*** Block opens ***
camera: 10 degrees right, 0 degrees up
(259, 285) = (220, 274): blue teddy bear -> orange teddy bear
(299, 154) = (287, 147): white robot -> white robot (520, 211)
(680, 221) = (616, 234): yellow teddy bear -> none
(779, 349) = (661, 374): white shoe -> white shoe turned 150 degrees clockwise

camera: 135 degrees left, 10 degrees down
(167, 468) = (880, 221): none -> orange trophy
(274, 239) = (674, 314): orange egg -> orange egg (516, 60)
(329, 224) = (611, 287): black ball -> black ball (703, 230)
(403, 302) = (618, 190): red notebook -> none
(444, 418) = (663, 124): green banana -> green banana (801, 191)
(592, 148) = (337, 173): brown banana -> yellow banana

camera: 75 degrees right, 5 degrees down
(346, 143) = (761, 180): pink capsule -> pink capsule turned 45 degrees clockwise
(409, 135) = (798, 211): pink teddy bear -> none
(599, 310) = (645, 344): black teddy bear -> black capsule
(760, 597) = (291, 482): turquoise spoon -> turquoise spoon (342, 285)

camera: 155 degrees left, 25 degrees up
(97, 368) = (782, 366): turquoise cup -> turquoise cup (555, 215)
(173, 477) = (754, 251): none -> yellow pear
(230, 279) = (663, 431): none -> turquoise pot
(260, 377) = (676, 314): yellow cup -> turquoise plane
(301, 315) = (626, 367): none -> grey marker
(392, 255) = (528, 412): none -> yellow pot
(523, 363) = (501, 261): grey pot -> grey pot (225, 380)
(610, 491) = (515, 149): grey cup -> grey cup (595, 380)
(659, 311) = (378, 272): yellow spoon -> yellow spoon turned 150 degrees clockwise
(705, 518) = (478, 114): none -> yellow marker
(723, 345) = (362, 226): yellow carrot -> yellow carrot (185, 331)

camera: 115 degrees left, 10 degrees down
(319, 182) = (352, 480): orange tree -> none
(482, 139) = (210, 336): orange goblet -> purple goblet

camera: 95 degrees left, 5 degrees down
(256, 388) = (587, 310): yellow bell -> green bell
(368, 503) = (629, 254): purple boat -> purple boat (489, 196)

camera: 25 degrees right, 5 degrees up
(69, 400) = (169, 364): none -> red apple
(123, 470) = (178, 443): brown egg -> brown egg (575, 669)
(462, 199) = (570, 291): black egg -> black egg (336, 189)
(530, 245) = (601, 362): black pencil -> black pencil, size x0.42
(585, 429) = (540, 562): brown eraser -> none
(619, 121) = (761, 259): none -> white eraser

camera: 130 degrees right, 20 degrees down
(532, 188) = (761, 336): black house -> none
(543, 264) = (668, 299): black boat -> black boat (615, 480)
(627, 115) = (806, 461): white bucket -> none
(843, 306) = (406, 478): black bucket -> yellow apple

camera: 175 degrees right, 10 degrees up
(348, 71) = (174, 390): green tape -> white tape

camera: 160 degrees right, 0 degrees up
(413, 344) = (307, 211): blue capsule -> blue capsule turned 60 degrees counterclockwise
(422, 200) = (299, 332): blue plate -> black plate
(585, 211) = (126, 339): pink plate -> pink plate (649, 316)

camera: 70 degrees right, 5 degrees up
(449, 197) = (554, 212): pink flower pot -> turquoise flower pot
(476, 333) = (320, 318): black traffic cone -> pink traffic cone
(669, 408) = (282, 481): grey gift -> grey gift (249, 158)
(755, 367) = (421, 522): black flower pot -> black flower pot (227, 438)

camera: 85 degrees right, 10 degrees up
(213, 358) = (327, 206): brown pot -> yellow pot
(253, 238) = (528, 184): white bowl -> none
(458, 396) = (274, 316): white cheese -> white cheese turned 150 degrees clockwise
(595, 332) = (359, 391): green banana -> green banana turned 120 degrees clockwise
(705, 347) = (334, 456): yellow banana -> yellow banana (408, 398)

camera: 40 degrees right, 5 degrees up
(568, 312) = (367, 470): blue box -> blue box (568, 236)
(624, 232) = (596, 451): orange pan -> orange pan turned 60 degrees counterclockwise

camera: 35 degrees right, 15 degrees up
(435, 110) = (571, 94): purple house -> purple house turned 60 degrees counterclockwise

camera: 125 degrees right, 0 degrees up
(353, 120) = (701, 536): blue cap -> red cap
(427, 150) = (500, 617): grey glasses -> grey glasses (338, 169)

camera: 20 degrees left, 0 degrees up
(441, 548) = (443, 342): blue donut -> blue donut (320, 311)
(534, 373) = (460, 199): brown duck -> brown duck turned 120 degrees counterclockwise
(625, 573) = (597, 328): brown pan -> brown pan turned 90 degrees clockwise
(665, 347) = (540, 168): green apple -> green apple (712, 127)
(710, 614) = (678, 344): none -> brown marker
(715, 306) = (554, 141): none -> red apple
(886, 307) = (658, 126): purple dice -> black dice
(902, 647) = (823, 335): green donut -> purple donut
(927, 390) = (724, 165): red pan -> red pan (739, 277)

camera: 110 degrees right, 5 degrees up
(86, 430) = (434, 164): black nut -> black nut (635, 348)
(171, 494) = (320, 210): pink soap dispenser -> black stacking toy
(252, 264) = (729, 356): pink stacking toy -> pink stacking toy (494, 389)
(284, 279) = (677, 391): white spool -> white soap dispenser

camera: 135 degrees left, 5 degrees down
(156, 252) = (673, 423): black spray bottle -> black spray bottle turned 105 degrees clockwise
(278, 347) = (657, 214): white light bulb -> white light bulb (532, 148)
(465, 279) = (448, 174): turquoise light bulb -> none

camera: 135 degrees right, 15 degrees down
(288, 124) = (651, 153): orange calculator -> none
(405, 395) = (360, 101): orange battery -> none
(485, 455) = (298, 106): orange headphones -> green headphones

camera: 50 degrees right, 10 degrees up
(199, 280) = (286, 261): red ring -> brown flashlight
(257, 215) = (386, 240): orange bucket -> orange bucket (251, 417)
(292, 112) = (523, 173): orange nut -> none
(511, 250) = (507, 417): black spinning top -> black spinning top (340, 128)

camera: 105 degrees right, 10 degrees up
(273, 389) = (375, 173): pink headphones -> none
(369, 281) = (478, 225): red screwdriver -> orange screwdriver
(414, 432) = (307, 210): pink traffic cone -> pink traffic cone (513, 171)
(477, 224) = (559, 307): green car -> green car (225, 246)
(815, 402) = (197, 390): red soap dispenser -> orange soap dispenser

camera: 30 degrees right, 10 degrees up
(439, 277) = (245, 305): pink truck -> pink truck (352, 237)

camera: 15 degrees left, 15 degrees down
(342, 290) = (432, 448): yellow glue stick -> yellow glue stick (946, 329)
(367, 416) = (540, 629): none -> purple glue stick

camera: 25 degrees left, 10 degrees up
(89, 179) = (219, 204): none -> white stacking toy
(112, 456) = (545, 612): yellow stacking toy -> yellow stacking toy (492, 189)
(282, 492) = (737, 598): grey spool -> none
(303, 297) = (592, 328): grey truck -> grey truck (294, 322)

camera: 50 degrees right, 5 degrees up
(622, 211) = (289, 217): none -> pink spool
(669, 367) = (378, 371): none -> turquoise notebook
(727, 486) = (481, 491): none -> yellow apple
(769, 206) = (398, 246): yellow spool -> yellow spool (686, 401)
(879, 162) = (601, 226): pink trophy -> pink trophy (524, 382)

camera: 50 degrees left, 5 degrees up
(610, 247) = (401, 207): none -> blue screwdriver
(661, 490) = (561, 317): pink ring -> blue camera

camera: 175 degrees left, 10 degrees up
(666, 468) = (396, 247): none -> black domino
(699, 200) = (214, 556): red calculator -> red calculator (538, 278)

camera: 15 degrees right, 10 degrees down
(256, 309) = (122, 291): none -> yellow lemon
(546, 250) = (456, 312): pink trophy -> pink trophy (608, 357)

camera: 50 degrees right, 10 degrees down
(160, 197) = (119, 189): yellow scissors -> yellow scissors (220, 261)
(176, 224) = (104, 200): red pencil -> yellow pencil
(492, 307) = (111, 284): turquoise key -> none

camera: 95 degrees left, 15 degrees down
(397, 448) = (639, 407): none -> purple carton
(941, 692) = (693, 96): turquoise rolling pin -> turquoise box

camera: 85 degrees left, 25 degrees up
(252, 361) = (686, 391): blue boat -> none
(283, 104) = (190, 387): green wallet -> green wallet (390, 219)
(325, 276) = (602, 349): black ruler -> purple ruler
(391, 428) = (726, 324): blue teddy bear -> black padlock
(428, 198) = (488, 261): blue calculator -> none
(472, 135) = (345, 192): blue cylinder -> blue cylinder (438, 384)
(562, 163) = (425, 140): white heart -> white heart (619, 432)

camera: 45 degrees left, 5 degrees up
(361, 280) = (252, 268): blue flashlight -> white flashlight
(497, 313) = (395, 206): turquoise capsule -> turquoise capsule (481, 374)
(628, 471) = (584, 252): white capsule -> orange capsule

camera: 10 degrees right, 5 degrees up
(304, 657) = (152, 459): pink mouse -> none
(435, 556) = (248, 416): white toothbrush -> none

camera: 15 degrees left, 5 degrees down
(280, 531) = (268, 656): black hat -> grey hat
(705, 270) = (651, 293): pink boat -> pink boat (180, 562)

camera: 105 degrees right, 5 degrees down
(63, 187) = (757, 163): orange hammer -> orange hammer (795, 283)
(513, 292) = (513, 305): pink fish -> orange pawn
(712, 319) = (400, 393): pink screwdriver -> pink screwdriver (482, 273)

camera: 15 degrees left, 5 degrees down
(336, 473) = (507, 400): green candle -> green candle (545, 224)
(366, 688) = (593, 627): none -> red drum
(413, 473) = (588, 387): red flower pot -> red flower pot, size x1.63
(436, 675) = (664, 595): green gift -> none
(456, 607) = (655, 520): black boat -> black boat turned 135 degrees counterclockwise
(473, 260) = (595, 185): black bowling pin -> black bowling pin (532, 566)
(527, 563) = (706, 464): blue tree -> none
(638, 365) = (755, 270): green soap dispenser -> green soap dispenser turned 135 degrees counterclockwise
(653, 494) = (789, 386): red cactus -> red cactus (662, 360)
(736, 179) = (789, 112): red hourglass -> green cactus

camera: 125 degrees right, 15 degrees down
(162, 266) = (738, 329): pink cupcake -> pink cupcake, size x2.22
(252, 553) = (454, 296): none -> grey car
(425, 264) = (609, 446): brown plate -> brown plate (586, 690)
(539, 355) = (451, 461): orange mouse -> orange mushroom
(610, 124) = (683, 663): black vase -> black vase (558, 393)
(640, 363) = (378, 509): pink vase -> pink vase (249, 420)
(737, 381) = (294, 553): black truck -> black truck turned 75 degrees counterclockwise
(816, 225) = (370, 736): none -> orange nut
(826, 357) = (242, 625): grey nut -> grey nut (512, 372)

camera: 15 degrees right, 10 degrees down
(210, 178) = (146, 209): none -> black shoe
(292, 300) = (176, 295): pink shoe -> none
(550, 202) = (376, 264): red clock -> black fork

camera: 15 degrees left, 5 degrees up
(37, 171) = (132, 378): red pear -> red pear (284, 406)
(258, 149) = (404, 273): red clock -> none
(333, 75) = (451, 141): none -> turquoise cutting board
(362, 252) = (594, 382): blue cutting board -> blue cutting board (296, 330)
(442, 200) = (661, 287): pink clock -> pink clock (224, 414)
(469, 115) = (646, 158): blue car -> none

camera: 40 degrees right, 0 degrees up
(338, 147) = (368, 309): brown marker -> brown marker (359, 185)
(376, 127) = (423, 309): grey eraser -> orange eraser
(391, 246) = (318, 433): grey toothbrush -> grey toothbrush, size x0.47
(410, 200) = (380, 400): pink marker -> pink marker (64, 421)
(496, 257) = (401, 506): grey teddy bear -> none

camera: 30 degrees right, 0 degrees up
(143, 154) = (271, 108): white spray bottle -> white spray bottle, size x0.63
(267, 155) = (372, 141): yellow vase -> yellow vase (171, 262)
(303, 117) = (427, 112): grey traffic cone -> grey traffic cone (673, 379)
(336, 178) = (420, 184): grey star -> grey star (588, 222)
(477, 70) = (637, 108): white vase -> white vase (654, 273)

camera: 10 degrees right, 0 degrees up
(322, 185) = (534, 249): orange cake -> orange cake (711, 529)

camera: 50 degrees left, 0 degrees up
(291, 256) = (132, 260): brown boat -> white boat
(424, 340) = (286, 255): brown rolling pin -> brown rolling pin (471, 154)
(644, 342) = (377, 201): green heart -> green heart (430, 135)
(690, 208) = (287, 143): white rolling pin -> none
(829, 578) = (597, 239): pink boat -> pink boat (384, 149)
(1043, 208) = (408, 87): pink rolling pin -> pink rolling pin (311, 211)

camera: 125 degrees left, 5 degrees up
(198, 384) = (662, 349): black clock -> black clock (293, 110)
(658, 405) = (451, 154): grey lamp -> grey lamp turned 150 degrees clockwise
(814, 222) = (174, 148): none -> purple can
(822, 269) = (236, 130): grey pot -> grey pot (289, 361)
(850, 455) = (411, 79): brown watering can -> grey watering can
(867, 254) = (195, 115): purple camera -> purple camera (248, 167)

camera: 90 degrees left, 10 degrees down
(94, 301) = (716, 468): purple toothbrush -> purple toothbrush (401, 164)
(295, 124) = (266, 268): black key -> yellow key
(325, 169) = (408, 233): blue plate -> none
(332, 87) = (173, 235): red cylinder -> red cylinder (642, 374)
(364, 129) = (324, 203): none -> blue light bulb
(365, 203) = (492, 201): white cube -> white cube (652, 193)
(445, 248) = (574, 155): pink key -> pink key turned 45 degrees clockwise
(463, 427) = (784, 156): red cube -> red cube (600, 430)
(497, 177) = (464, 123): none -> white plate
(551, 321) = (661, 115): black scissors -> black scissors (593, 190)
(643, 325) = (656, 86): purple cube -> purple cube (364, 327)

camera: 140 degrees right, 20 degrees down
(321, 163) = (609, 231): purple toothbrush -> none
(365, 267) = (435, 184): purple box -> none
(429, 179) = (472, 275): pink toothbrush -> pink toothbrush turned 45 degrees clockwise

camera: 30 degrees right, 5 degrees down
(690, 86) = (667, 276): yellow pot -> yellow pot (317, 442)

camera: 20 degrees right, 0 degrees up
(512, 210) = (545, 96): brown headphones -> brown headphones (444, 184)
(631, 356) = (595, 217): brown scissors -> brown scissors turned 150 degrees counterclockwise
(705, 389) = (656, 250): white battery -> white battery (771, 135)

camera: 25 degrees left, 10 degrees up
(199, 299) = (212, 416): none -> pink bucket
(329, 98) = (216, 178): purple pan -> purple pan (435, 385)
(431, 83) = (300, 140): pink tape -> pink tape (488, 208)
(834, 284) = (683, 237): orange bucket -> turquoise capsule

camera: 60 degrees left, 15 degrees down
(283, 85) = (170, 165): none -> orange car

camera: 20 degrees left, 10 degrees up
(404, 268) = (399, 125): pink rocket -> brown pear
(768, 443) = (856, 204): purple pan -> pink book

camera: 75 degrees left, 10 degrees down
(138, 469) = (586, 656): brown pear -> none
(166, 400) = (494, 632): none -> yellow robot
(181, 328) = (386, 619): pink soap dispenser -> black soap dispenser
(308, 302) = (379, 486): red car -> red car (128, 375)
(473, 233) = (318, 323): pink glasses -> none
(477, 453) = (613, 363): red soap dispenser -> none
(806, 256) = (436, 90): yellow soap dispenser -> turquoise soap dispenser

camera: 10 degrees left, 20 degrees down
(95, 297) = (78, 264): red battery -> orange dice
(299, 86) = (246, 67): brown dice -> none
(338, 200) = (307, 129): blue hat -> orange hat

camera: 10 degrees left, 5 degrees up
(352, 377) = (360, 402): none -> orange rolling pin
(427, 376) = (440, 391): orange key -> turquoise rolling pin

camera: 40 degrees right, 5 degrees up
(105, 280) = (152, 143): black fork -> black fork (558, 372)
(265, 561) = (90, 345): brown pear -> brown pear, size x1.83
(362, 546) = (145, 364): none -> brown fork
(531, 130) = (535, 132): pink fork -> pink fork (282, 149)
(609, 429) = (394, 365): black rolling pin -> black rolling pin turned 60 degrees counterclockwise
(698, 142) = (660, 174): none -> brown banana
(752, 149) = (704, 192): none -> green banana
*** Block closes ***
Assignment:
Set aside each line above that includes the string "fork" and report it.

Task response:
(550, 202) = (376, 264): red clock -> black fork
(105, 280) = (152, 143): black fork -> black fork (558, 372)
(362, 546) = (145, 364): none -> brown fork
(531, 130) = (535, 132): pink fork -> pink fork (282, 149)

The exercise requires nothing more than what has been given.